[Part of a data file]
● ● ●
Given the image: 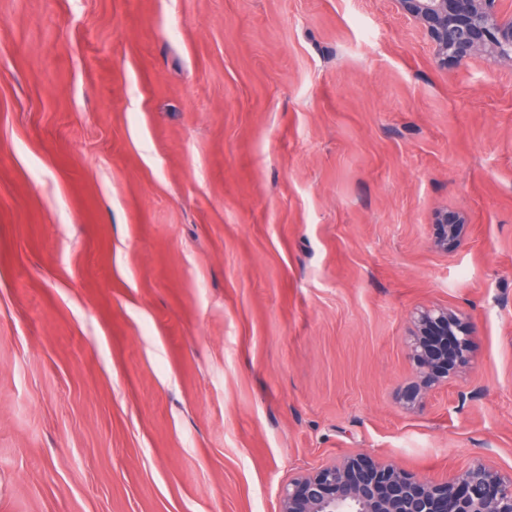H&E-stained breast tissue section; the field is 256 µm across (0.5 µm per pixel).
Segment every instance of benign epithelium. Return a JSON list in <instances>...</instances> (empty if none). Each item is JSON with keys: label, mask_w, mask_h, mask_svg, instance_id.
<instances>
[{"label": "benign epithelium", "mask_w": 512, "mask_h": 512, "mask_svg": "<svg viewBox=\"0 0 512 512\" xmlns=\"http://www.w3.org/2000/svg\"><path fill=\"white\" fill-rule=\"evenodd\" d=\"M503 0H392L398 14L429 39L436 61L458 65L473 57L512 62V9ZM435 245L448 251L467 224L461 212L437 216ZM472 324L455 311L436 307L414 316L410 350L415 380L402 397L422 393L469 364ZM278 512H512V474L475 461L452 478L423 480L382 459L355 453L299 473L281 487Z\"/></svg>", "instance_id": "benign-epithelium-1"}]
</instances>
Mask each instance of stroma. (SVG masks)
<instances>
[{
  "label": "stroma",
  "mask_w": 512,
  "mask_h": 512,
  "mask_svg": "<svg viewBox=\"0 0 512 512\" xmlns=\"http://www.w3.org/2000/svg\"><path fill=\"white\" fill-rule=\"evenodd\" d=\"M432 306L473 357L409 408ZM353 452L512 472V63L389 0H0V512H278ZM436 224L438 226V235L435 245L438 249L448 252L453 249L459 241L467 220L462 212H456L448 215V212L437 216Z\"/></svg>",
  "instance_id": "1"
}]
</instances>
● ● ●
• _SHORT EXERCISE_: Repeat, without change, each line of the data above from the one that contains "Segment every instance" through the final line, counting both.

• _EXERCISE OUTPUT_:
Segment every instance of benign epithelium. Return a JSON list in <instances>...</instances> (empty if none). Each item is JSON with keys: label, mask_w, mask_h, mask_svg, instance_id.
<instances>
[{"label": "benign epithelium", "mask_w": 512, "mask_h": 512, "mask_svg": "<svg viewBox=\"0 0 512 512\" xmlns=\"http://www.w3.org/2000/svg\"><path fill=\"white\" fill-rule=\"evenodd\" d=\"M503 0H392L398 14L429 39L436 61L458 65L473 57L512 62V9ZM435 245L448 251L467 224L461 212L437 216ZM472 324L455 311L436 307L414 316L410 350L415 380L402 397L422 393L469 364ZM278 512H512V474L475 461L452 478L423 480L382 459L355 453L299 473L281 487Z\"/></svg>", "instance_id": "benign-epithelium-1"}]
</instances>
Mask each instance of stroma. (SVG masks)
<instances>
[{
  "label": "stroma",
  "mask_w": 512,
  "mask_h": 512,
  "mask_svg": "<svg viewBox=\"0 0 512 512\" xmlns=\"http://www.w3.org/2000/svg\"><path fill=\"white\" fill-rule=\"evenodd\" d=\"M432 306L473 357L409 408ZM353 452L512 472V63L389 0H0V512H278ZM436 224L438 226V235L435 245L438 249L448 252L453 249L459 241L467 220L462 212H456L448 215V212L437 216Z\"/></svg>",
  "instance_id": "1"
}]
</instances>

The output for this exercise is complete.